Only the line containing "purple watering can: 5 -> 6" and those after it, up to the end of the records below, are to be set down, exactly as written.

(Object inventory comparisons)
******
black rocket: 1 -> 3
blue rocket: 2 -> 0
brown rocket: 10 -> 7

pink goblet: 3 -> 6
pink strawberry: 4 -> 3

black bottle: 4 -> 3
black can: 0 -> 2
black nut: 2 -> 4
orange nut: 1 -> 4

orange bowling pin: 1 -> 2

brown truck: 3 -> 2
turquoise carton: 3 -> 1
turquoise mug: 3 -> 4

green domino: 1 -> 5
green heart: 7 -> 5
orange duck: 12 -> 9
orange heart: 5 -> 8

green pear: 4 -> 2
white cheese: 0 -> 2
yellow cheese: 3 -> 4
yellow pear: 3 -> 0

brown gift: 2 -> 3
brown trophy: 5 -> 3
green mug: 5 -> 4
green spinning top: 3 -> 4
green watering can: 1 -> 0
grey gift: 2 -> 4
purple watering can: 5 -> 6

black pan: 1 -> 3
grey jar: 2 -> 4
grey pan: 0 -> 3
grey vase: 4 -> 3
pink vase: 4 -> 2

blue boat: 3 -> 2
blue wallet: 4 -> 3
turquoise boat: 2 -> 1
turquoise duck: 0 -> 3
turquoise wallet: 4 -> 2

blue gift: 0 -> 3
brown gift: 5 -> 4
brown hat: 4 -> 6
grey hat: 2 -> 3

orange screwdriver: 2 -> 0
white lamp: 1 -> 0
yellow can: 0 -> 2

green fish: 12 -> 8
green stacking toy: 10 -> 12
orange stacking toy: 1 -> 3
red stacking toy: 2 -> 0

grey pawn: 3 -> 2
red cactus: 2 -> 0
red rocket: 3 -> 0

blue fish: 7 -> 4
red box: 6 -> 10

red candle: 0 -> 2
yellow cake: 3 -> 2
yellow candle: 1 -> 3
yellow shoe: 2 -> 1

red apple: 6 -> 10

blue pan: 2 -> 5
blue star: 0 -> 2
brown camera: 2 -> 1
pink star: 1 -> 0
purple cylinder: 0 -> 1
******
» Answer for the task:
purple watering can: 5 -> 6

black pan: 1 -> 3
grey jar: 2 -> 4
grey pan: 0 -> 3
grey vase: 4 -> 3
pink vase: 4 -> 2

blue boat: 3 -> 2
blue wallet: 4 -> 3
turquoise boat: 2 -> 1
turquoise duck: 0 -> 3
turquoise wallet: 4 -> 2

blue gift: 0 -> 3
brown gift: 5 -> 4
brown hat: 4 -> 6
grey hat: 2 -> 3

orange screwdriver: 2 -> 0
white lamp: 1 -> 0
yellow can: 0 -> 2

green fish: 12 -> 8
green stacking toy: 10 -> 12
orange stacking toy: 1 -> 3
red stacking toy: 2 -> 0

grey pawn: 3 -> 2
red cactus: 2 -> 0
red rocket: 3 -> 0

blue fish: 7 -> 4
red box: 6 -> 10

red candle: 0 -> 2
yellow cake: 3 -> 2
yellow candle: 1 -> 3
yellow shoe: 2 -> 1

red apple: 6 -> 10

blue pan: 2 -> 5
blue star: 0 -> 2
brown camera: 2 -> 1
pink star: 1 -> 0
purple cylinder: 0 -> 1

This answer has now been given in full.